● **DATA PROVIDED**:
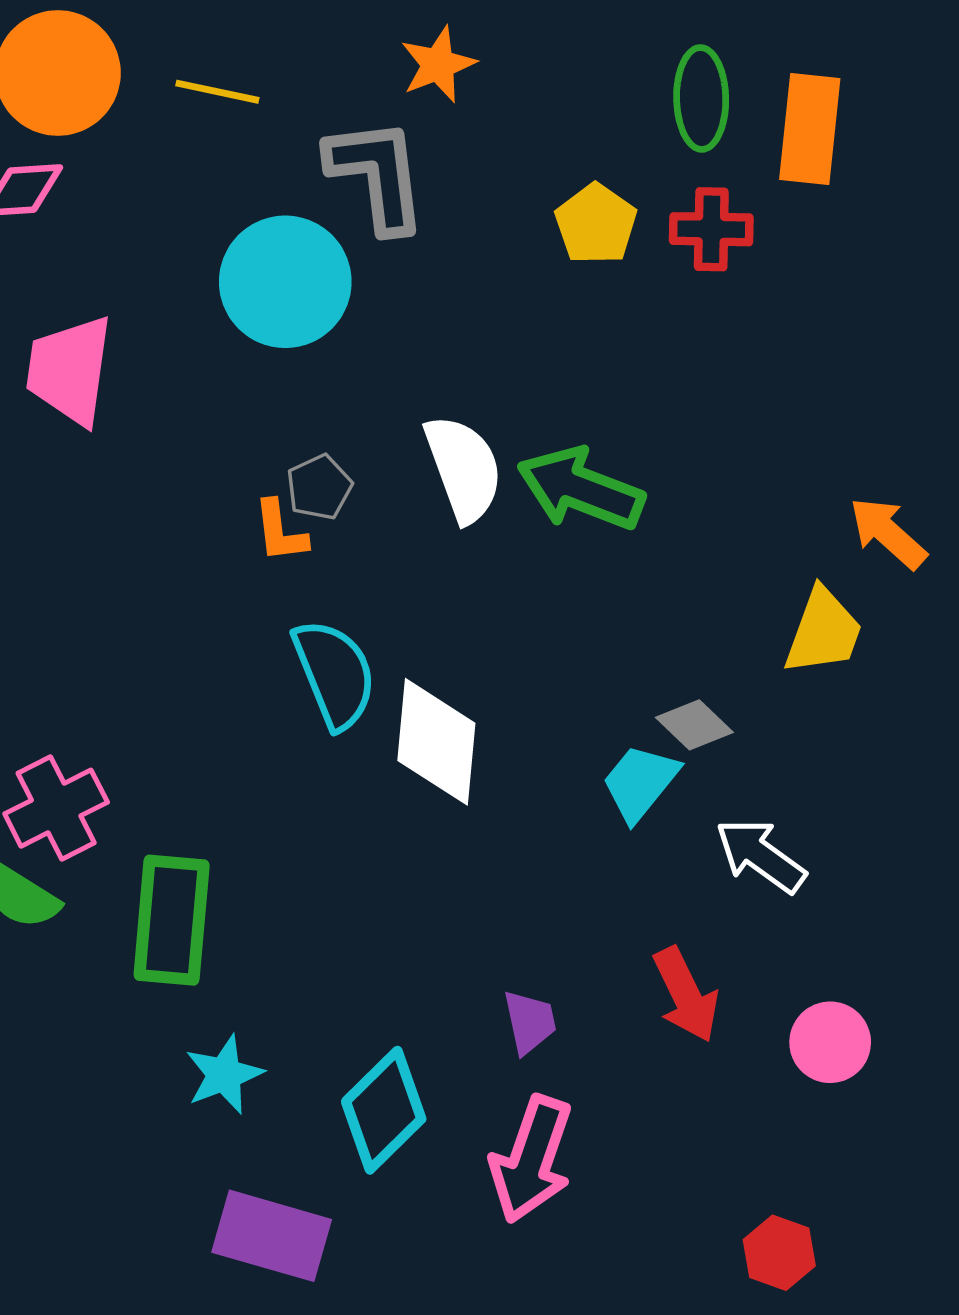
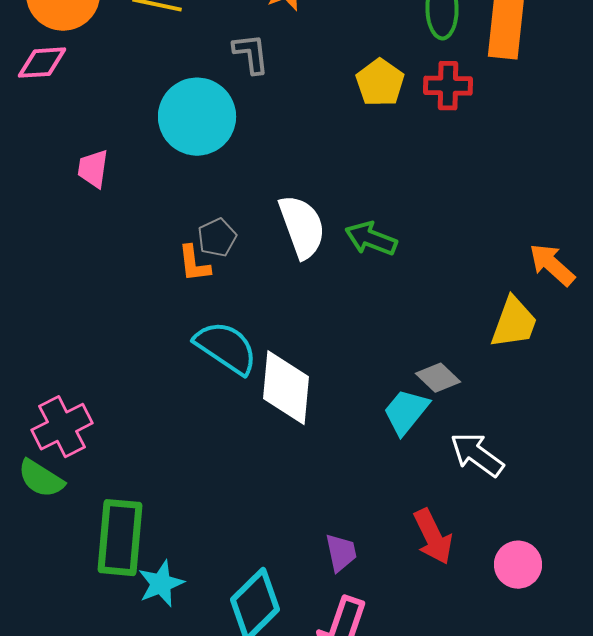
gray L-shape: (377, 175) -> (251, 54), size x0.6
pink trapezoid: (70, 370) -> (93, 169), moved, size x0.6
green arrow: (581, 489) -> (371, 239), size x0.7
cyan semicircle: (334, 674) -> (226, 348), turned -34
green rectangle: (172, 920) -> (120, 538), moved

● **WHAT IS BEING ASKED**: Give the material above again exactly as it stands, minus any images.

● **EXPECTED ANSWER**:
gray L-shape: (377, 175) -> (251, 54), size x0.6
pink trapezoid: (70, 370) -> (93, 169), moved, size x0.6
green arrow: (581, 489) -> (371, 239), size x0.7
cyan semicircle: (334, 674) -> (226, 348), turned -34
green rectangle: (172, 920) -> (120, 538), moved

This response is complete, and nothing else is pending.